Report each line from the data below that holds the word "XSHUT".

################

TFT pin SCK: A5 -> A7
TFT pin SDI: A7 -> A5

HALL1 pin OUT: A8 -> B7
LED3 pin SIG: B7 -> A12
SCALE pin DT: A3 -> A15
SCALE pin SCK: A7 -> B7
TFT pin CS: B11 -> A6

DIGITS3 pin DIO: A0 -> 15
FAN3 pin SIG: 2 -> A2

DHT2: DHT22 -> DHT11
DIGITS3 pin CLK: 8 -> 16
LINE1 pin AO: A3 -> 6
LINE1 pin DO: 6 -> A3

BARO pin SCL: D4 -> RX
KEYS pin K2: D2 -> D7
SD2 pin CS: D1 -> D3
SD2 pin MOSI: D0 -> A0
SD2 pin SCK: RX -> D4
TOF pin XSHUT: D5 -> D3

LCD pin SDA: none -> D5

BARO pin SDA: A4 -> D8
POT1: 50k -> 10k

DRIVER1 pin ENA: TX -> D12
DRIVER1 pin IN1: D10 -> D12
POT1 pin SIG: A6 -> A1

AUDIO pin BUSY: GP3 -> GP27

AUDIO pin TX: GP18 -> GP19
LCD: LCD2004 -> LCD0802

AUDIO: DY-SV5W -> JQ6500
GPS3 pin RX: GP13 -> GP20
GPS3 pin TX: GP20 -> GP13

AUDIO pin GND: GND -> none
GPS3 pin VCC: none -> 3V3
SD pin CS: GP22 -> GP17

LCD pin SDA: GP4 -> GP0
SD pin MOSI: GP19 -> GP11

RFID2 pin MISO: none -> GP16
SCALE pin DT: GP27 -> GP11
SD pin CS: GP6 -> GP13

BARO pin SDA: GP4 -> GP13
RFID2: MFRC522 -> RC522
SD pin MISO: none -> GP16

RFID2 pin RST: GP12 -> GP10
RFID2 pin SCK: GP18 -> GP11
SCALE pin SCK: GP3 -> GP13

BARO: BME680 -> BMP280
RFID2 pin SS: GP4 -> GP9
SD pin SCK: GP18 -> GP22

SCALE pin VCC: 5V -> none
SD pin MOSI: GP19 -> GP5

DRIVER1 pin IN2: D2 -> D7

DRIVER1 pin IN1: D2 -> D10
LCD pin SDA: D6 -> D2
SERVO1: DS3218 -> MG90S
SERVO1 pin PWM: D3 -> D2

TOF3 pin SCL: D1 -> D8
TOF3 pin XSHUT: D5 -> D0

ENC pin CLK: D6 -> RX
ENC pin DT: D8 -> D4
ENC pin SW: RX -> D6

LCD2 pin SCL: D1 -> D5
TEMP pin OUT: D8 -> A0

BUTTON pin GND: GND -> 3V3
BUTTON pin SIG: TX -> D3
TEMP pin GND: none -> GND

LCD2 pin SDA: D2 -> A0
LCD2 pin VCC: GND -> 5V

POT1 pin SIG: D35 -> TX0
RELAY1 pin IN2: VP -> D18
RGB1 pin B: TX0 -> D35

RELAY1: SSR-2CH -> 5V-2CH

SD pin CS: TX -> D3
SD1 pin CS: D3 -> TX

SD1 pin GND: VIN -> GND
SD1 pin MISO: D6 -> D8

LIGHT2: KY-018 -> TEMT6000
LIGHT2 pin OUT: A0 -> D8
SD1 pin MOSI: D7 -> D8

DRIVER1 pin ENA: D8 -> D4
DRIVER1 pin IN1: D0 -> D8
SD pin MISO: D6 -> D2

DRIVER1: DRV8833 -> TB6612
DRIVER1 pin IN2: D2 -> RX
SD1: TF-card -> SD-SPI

################

◆ Answer section ◆
TOF pin XSHUT: D5 -> D3
TOF3 pin XSHUT: D5 -> D0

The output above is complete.